**WHAT YOU SHOULD DO:** Leave out the pictures and repeat the data exactly.

**Collected data entries:**
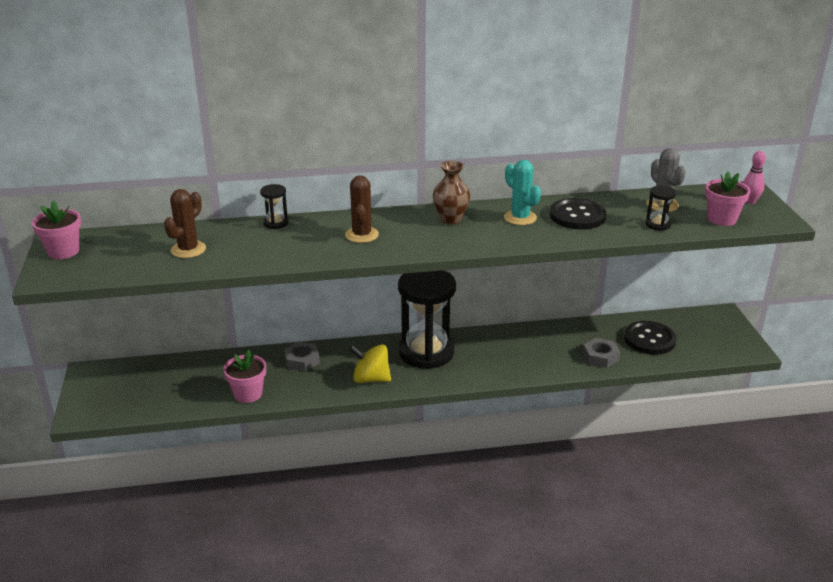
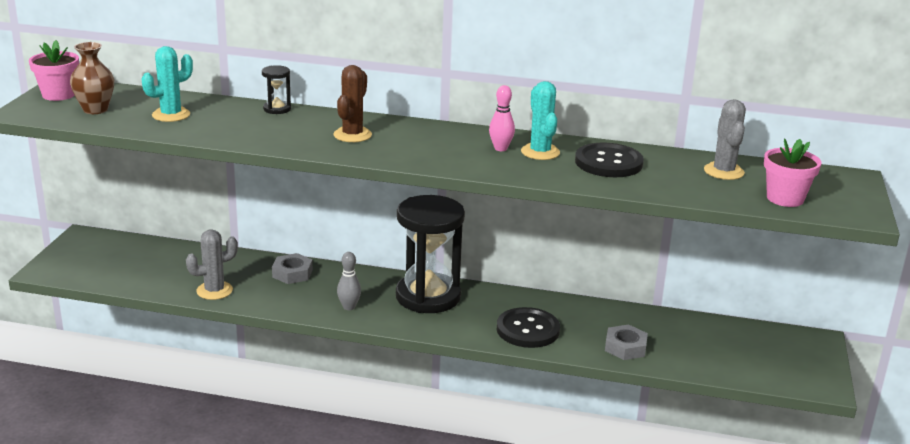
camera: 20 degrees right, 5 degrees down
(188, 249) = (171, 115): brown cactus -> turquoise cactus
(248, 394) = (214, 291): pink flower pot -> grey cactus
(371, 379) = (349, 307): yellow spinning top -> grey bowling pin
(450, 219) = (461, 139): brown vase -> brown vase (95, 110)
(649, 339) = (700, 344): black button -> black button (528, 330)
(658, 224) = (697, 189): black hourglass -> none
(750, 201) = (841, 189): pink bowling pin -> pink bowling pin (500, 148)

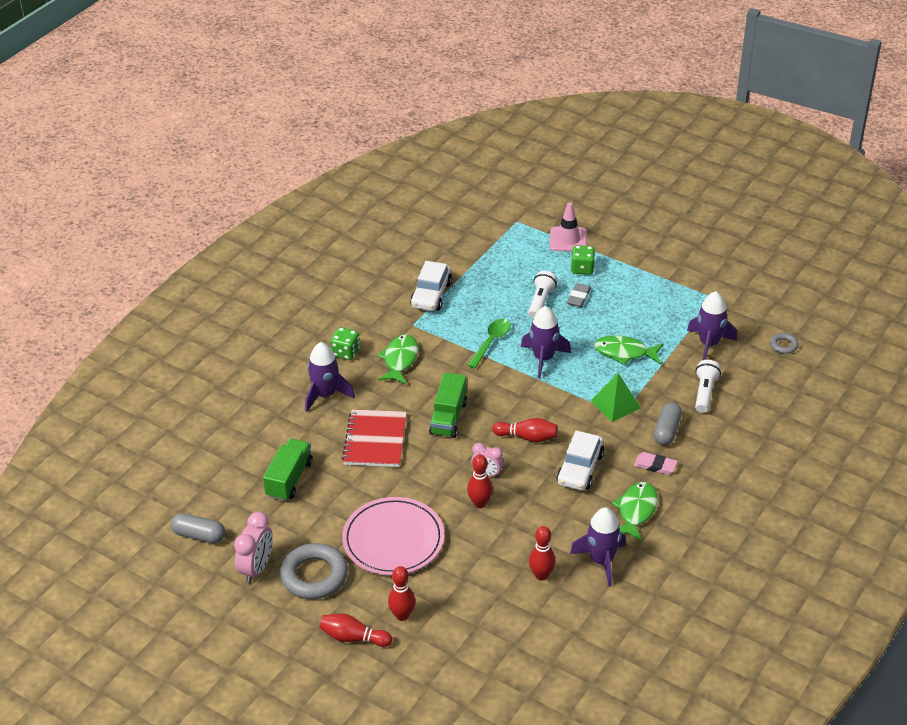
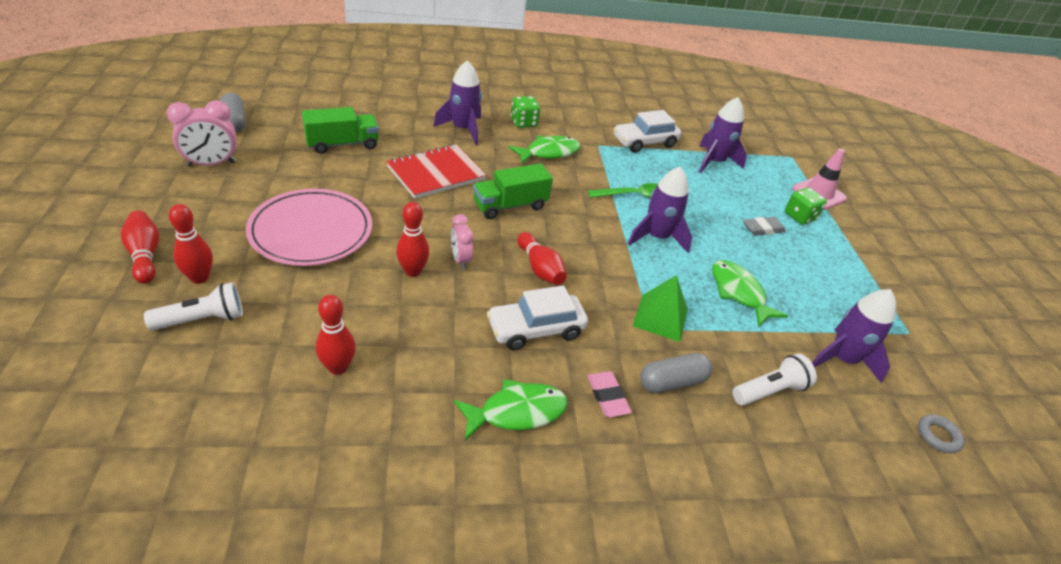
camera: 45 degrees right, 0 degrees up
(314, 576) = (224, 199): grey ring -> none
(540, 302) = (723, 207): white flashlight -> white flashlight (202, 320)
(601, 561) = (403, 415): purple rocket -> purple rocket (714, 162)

**OUTPUT FOR THIS TASK:**
camera: 20 degrees right, 5 degrees down
(188, 249) = (171, 115): brown cactus -> turquoise cactus
(248, 394) = (214, 291): pink flower pot -> grey cactus
(371, 379) = (349, 307): yellow spinning top -> grey bowling pin
(450, 219) = (461, 139): brown vase -> brown vase (95, 110)
(649, 339) = (700, 344): black button -> black button (528, 330)
(658, 224) = (697, 189): black hourglass -> none
(750, 201) = (841, 189): pink bowling pin -> pink bowling pin (500, 148)

camera: 45 degrees right, 0 degrees up
(314, 576) = (224, 199): grey ring -> none
(540, 302) = (723, 207): white flashlight -> white flashlight (202, 320)
(601, 561) = (403, 415): purple rocket -> purple rocket (714, 162)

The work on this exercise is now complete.